***** MATERIAL FOR THIS EXERCISE

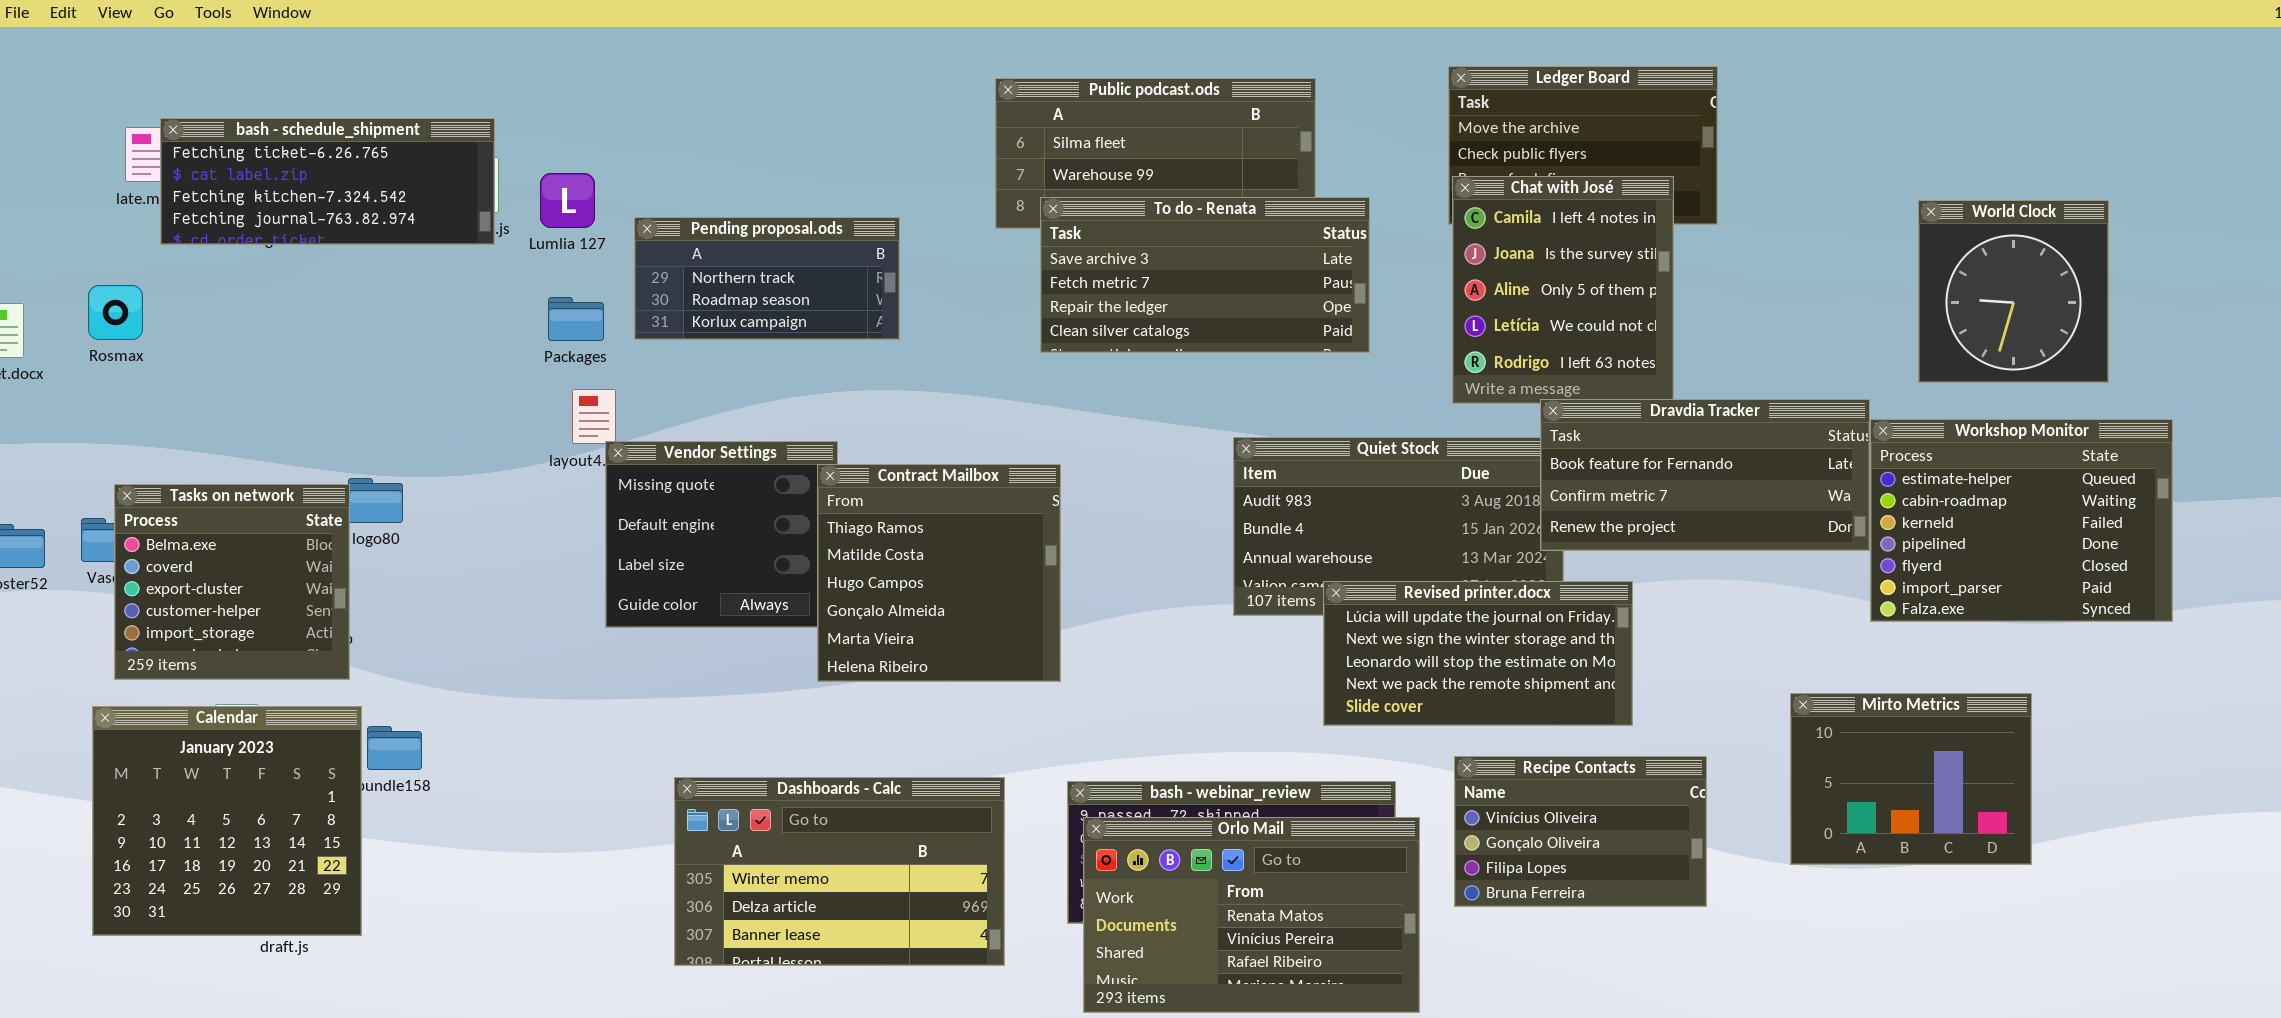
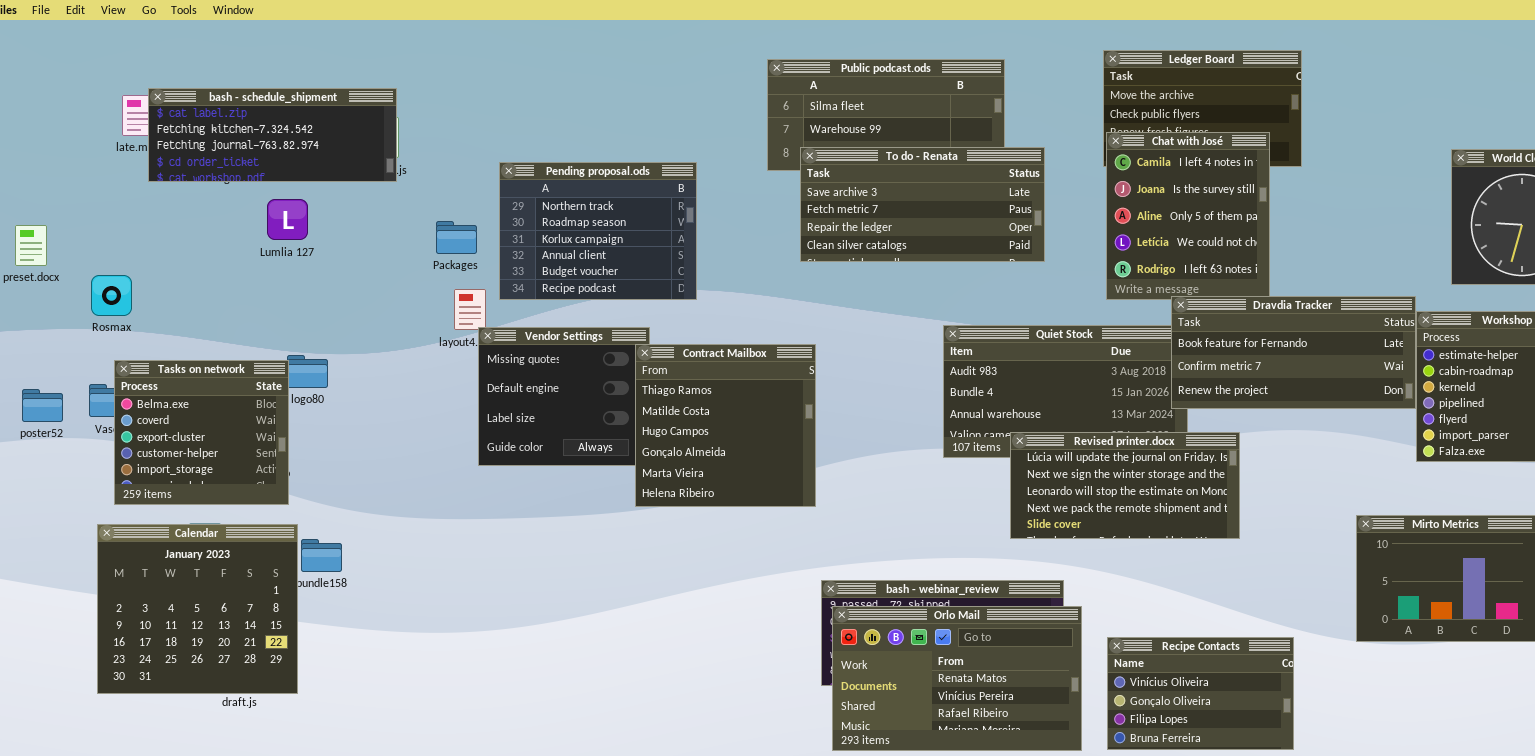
bash - schedule_shipment: [160,118,495,245] -> [148,88,397,182], scrolled down 1 row
Lumlia 127: [540,173,595,228] -> [267,199,308,240], moved
Pending proposal.ods: [634,217,900,340] -> [499,162,697,300], resized
Rosmax: [88,285,143,340] -> [91,275,132,316], moved
Recipe Contacts: [1454,756,1707,907] -> [1107,637,1294,750], moved
Dashboards - Calc: [674,777,1005,966] -> none, closed

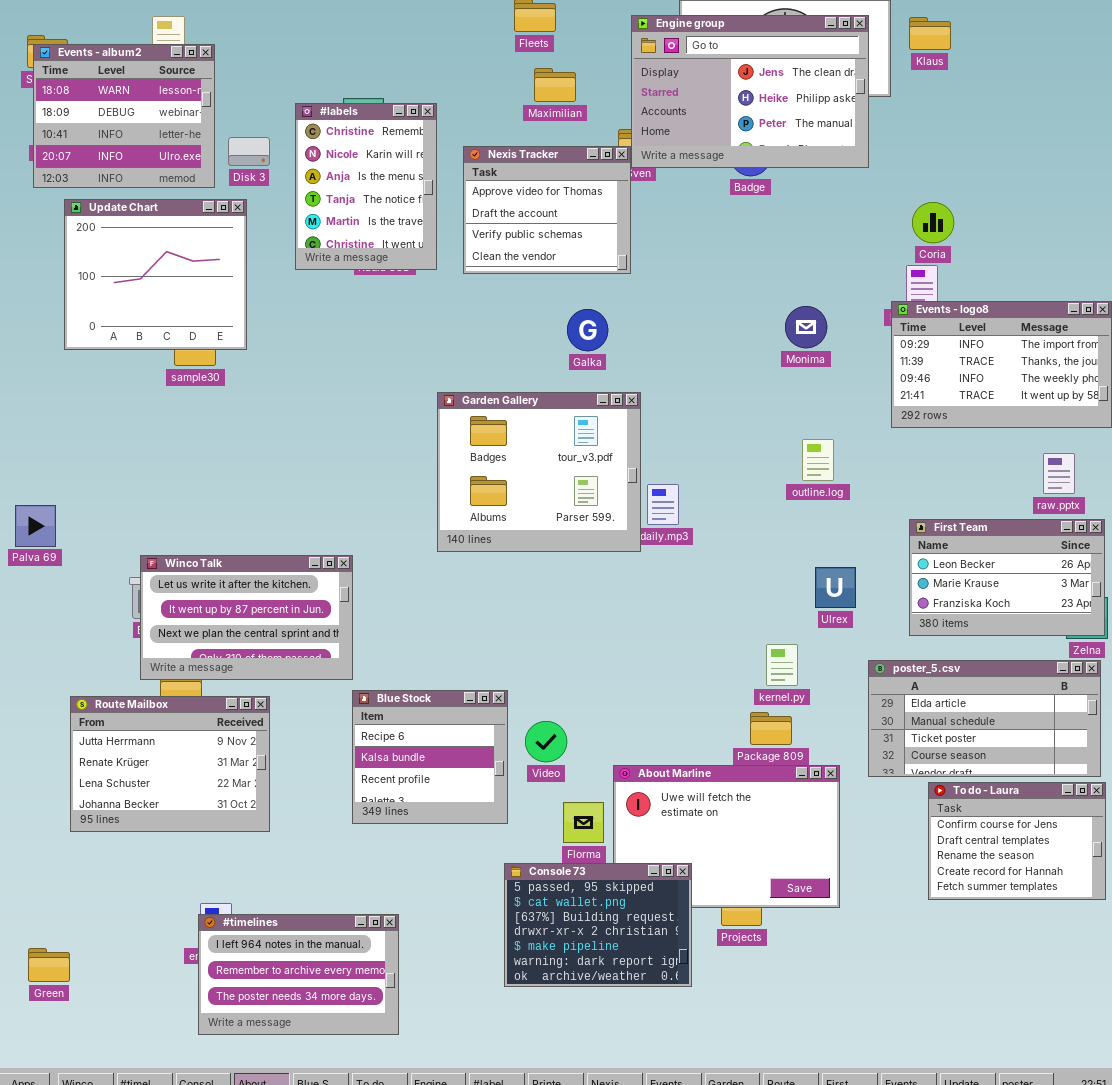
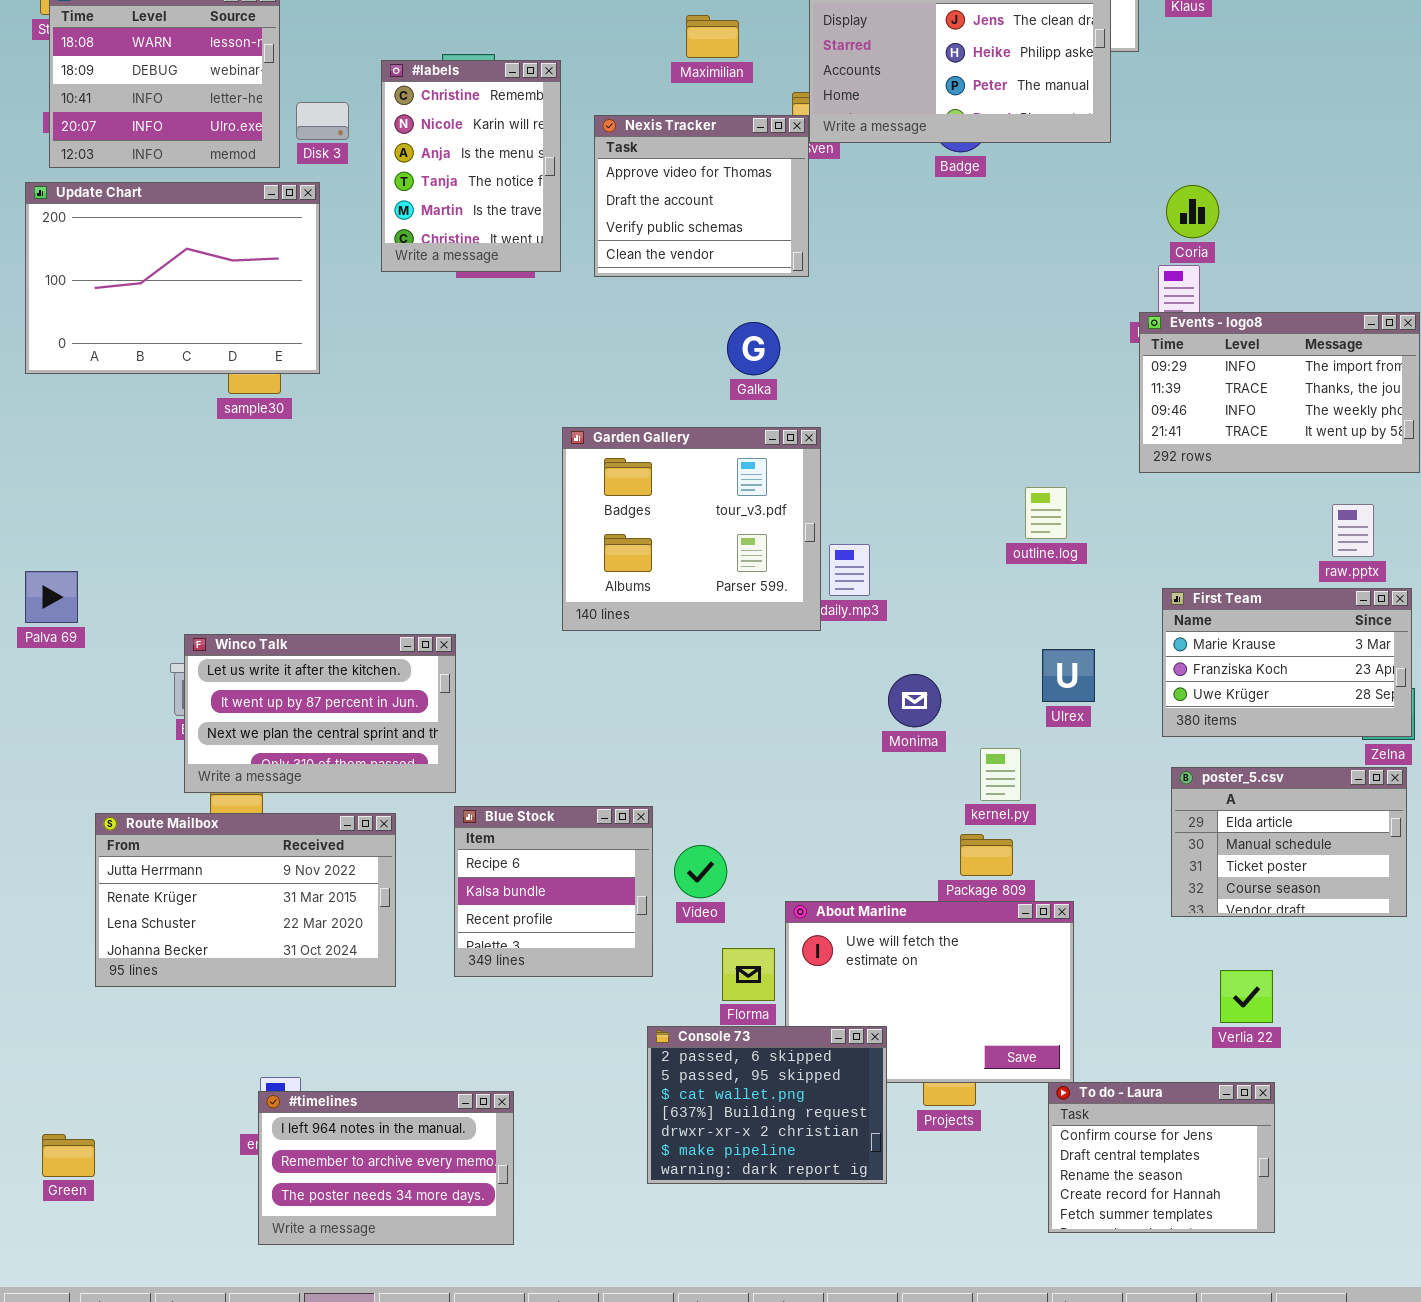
Update Chart: [64,199,247,350] -> [25,182,320,374], resized
Monima: [785,306,827,348] -> [888,674,941,727], moved
First Team: [909,519,1105,636] -> [1162,588,1412,737], scrolled down 1 row
poster_5.csv: [868,660,1101,777] -> [1171,767,1407,917], resized
Route Mailbox: [70,696,270,832] -> [95,813,396,987], resized
To do - Laura: [928,782,1106,900] -> [1048,1082,1275,1233], moved
Console 73: [504,863,692,987] -> [647,1026,887,1184], scrolled up 1 row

**********

◆ **DIRECTIONS FOR THIS TASK**
Take the material above from the line containing "Rosmax: [88,285,143,340] ->" up to and including the line containing "Update Chart: [64,199,247,350]" and retype it exactly, without any pictures.

◆ **YOUR RESPONSE**
Rosmax: [88,285,143,340] -> [91,275,132,316], moved
Recipe Contacts: [1454,756,1707,907] -> [1107,637,1294,750], moved
Dashboards - Calc: [674,777,1005,966] -> none, closed

Update Chart: [64,199,247,350] -> [25,182,320,374], resized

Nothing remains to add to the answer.